■ Exercise ■
Return the records exactly as they stand, and keep the pictures out of the copy.

■ Records shown ■
<<<<

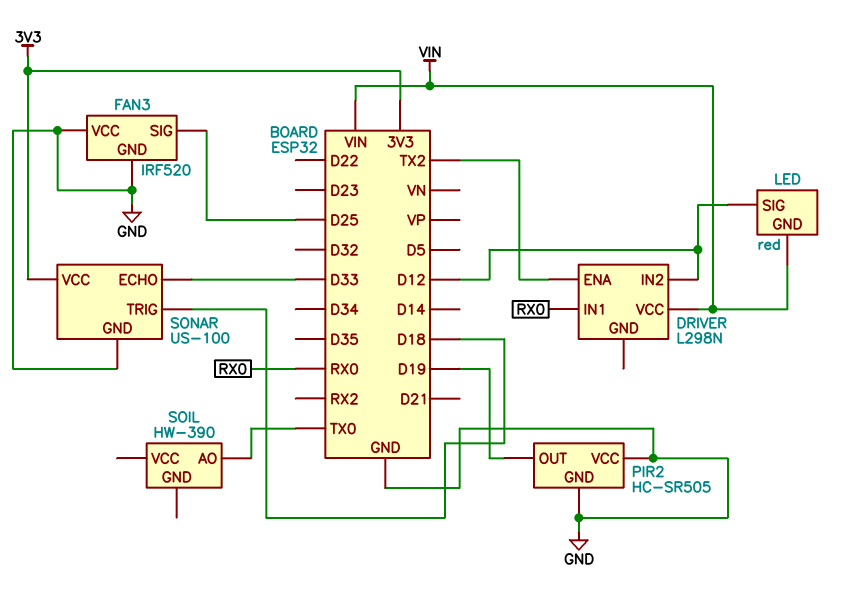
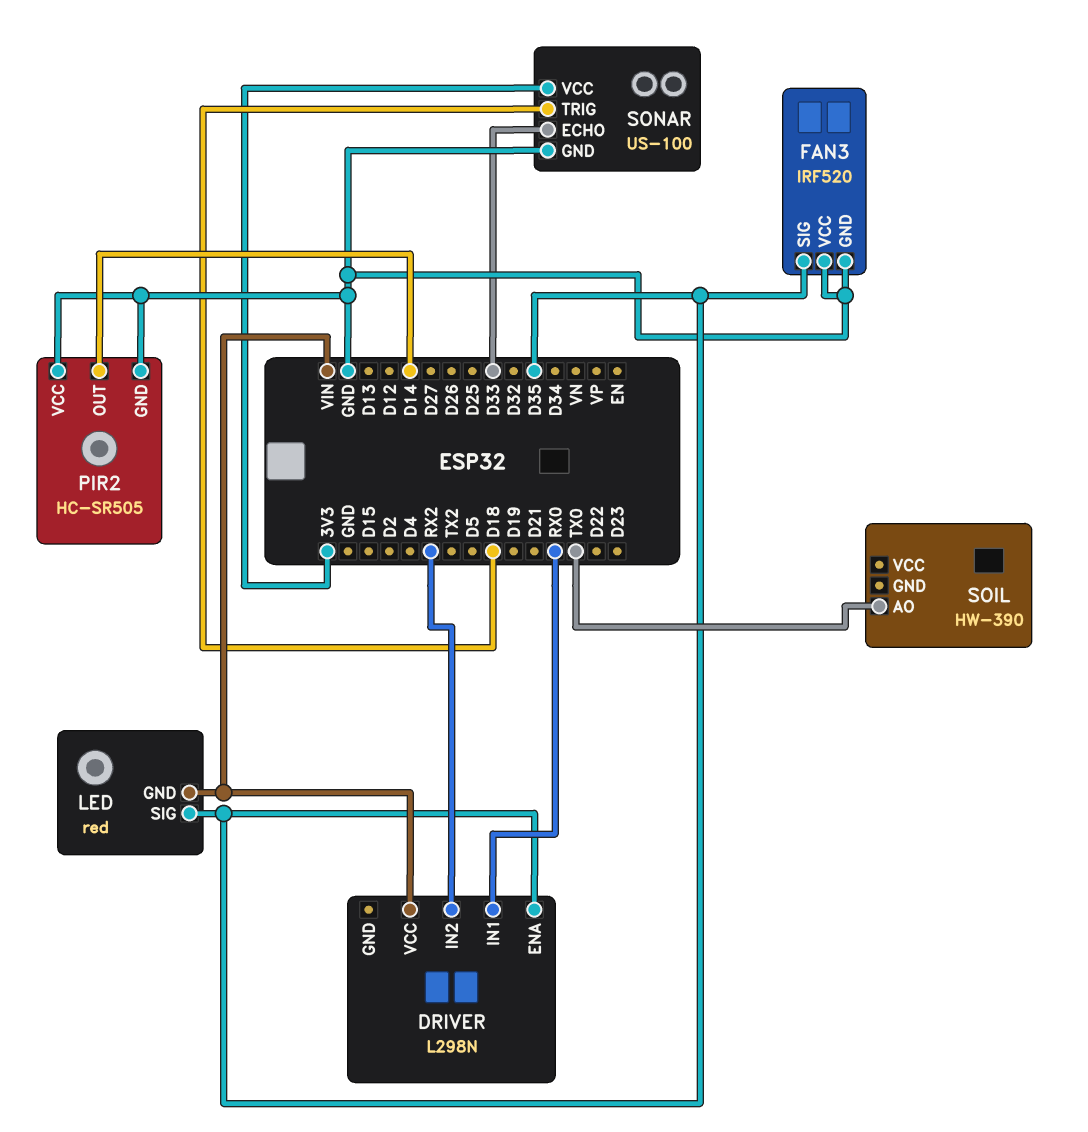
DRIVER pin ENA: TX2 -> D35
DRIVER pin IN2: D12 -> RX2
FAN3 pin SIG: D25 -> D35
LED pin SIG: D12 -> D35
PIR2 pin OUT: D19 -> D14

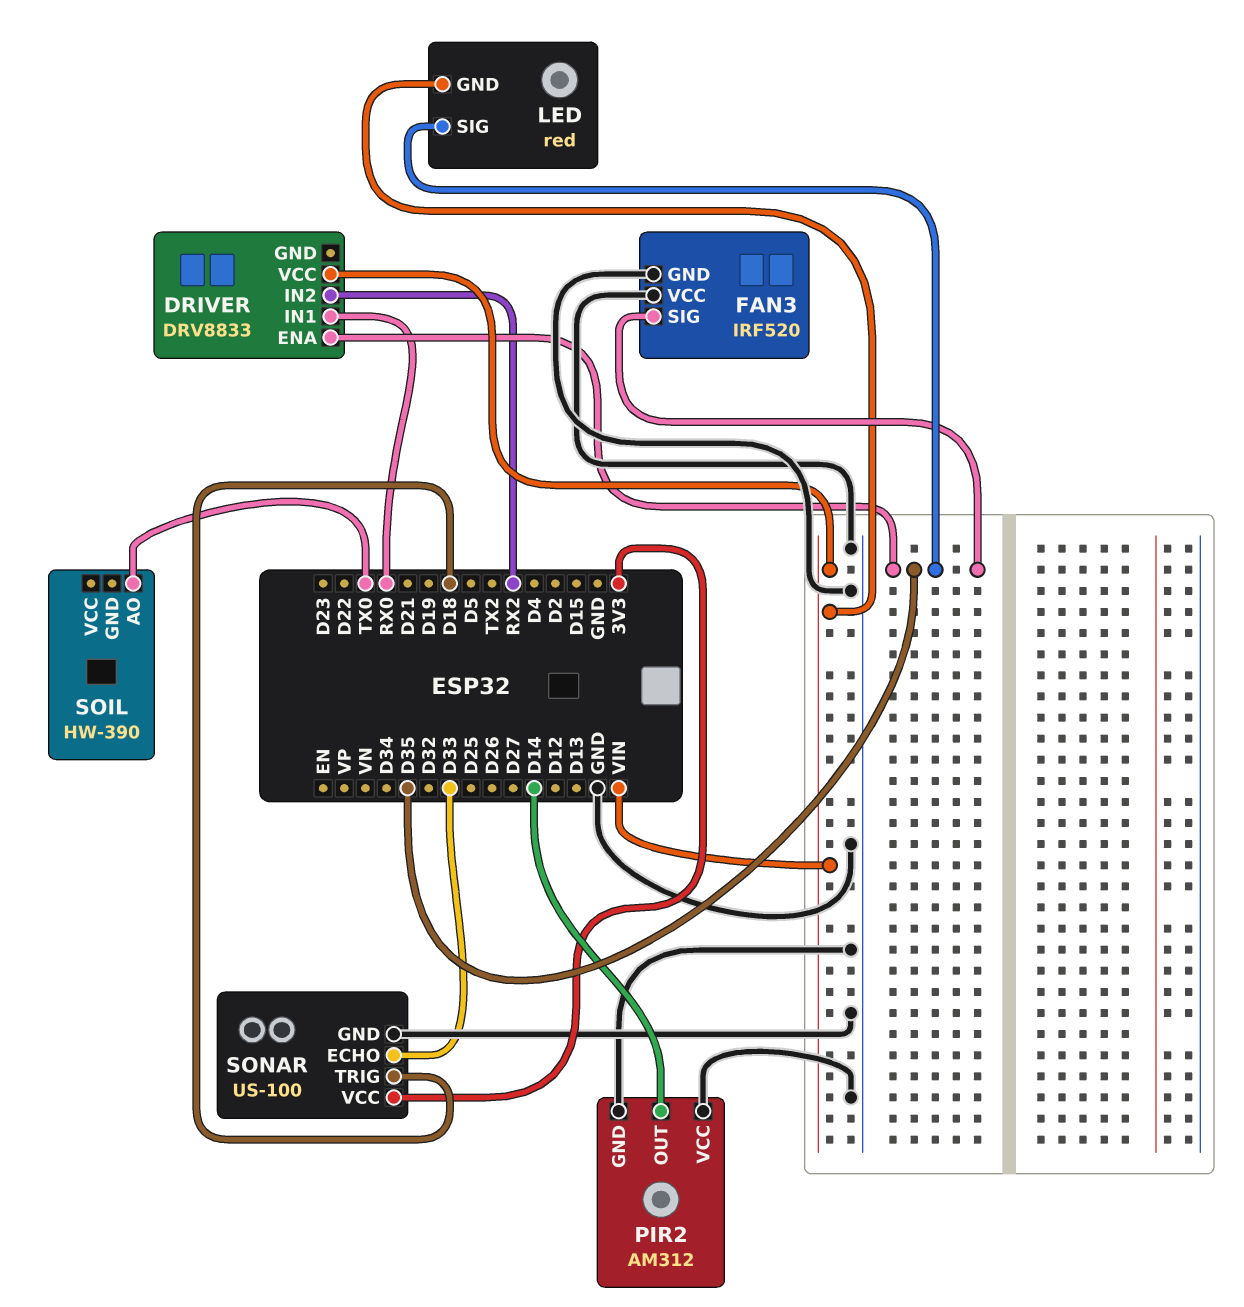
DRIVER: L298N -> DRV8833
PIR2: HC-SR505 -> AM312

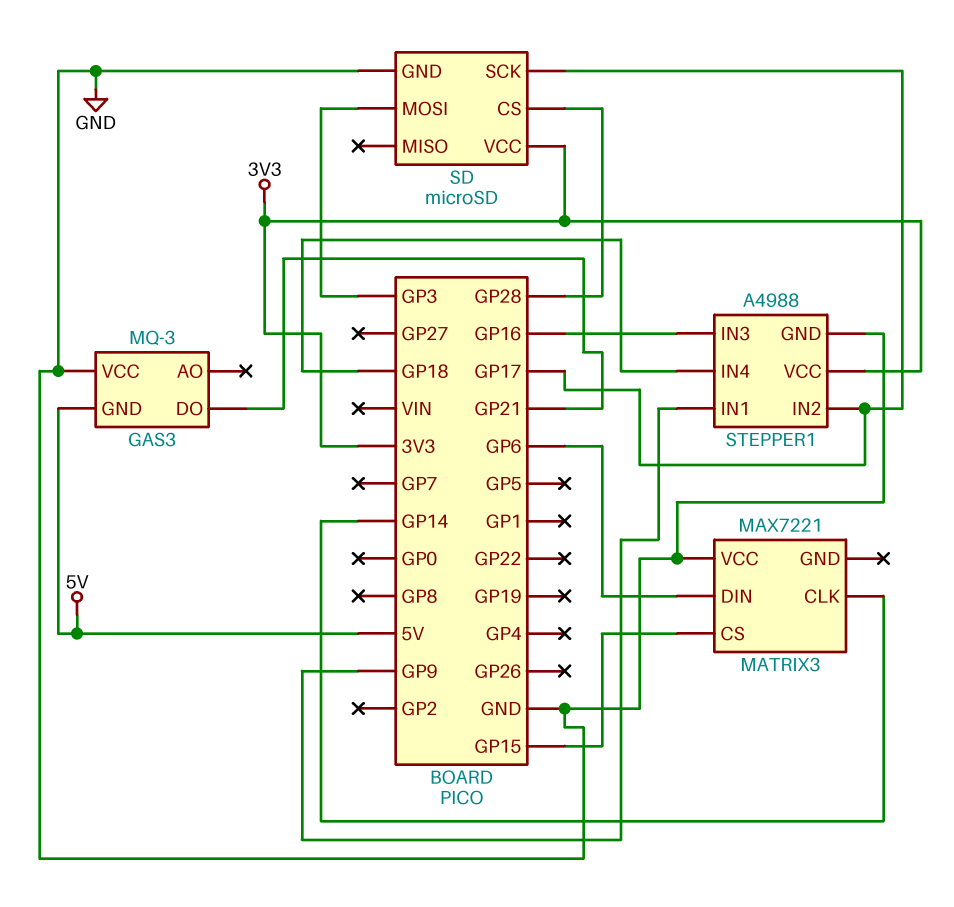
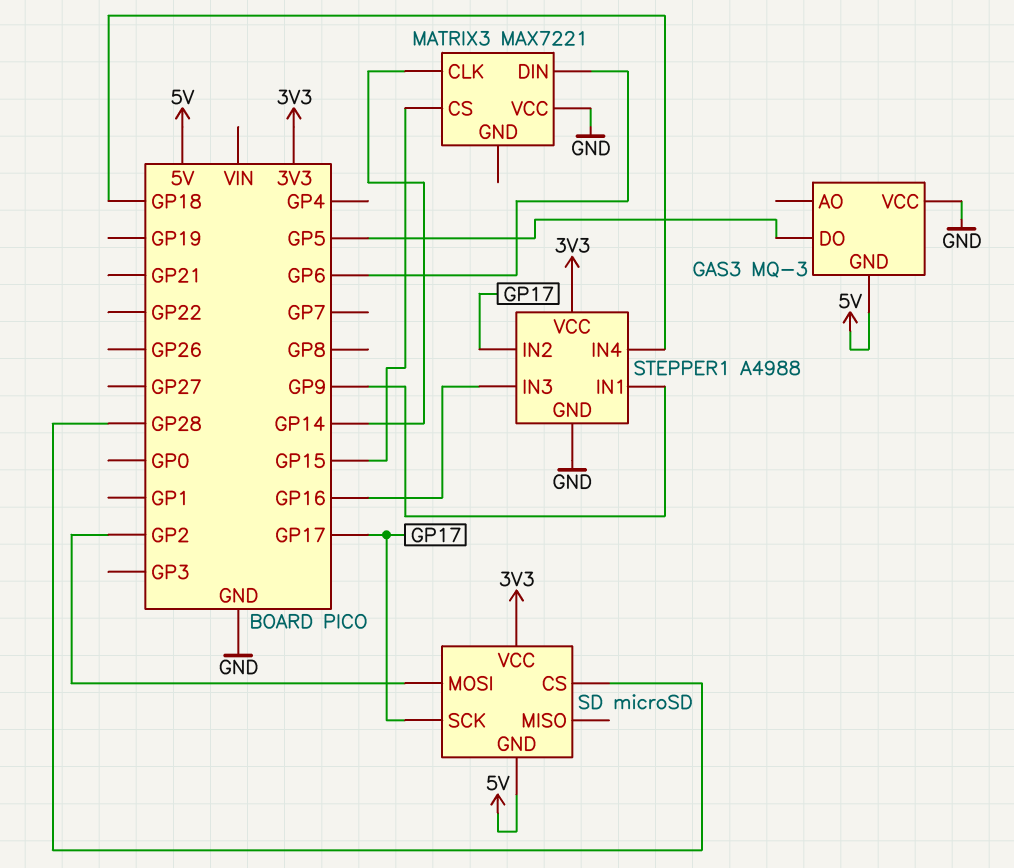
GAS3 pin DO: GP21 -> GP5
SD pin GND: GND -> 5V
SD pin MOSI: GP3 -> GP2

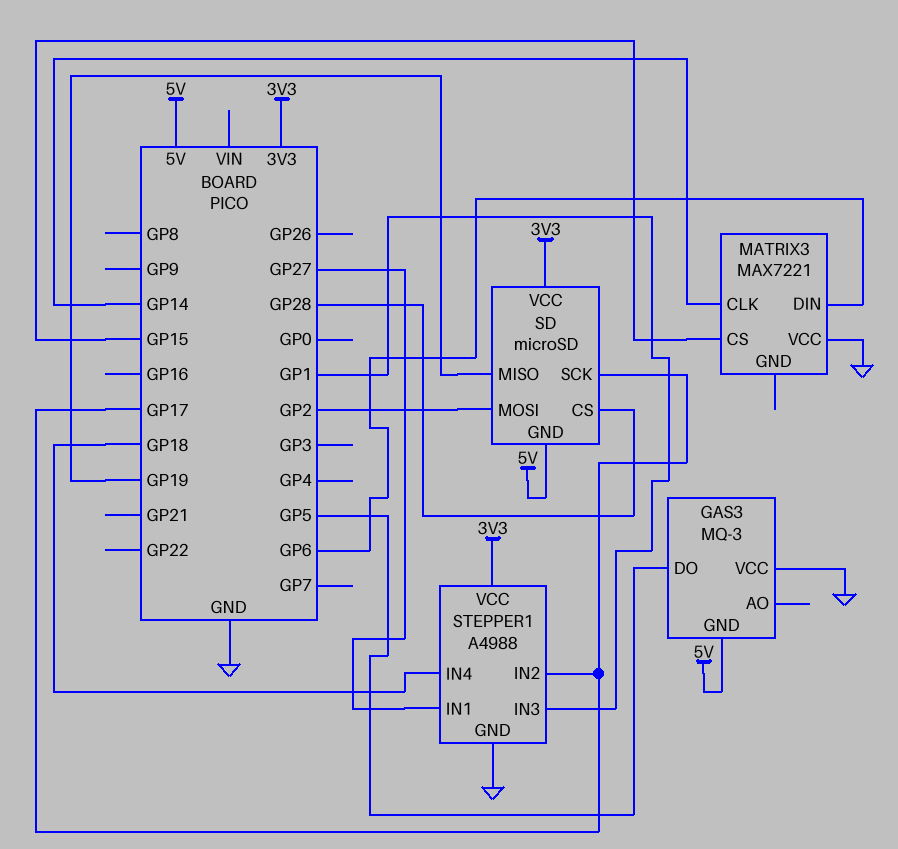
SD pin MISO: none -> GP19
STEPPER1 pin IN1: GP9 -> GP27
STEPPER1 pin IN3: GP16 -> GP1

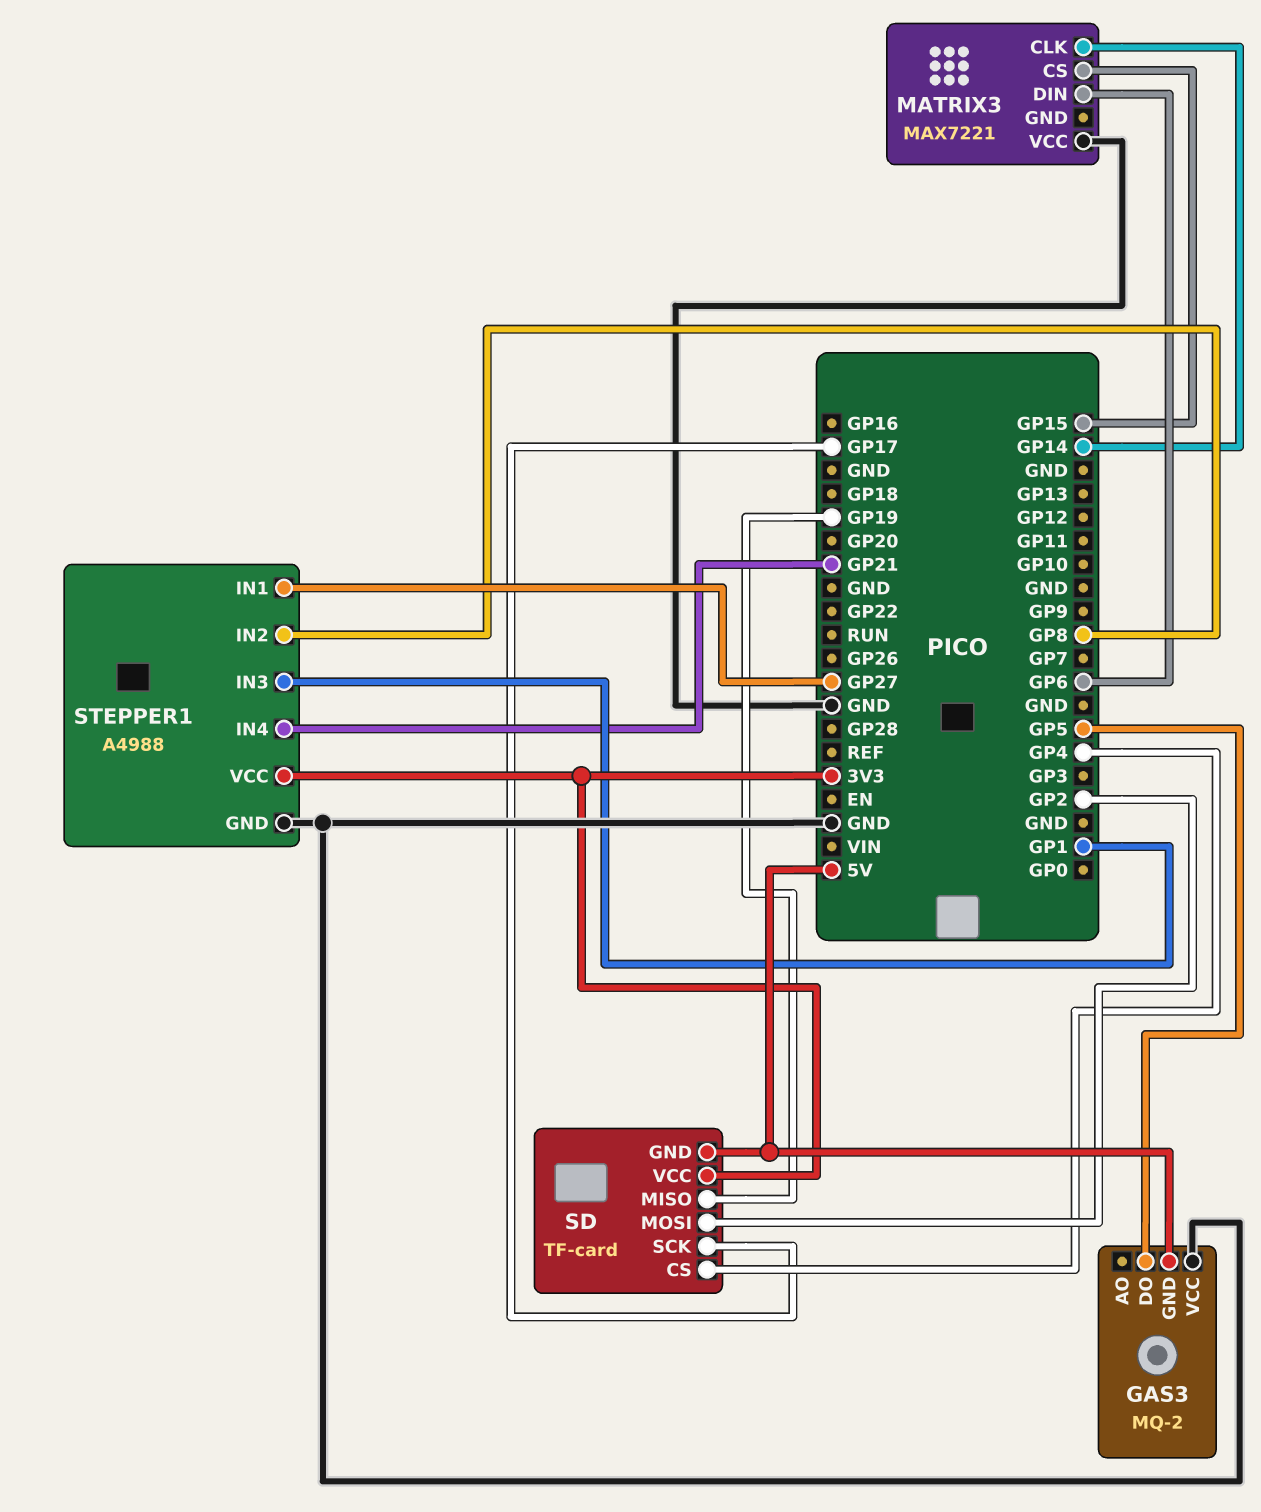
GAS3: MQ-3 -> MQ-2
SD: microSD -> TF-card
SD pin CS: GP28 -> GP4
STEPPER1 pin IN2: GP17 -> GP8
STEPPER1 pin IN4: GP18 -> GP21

>>>>

■ Answer to the problem ■
DRIVER pin ENA: TX2 -> D35
DRIVER pin IN2: D12 -> RX2
FAN3 pin SIG: D25 -> D35
LED pin SIG: D12 -> D35
PIR2 pin OUT: D19 -> D14

DRIVER: L298N -> DRV8833
PIR2: HC-SR505 -> AM312

GAS3 pin DO: GP21 -> GP5
SD pin GND: GND -> 5V
SD pin MOSI: GP3 -> GP2

SD pin MISO: none -> GP19
STEPPER1 pin IN1: GP9 -> GP27
STEPPER1 pin IN3: GP16 -> GP1

GAS3: MQ-3 -> MQ-2
SD: microSD -> TF-card
SD pin CS: GP28 -> GP4
STEPPER1 pin IN2: GP17 -> GP8
STEPPER1 pin IN4: GP18 -> GP21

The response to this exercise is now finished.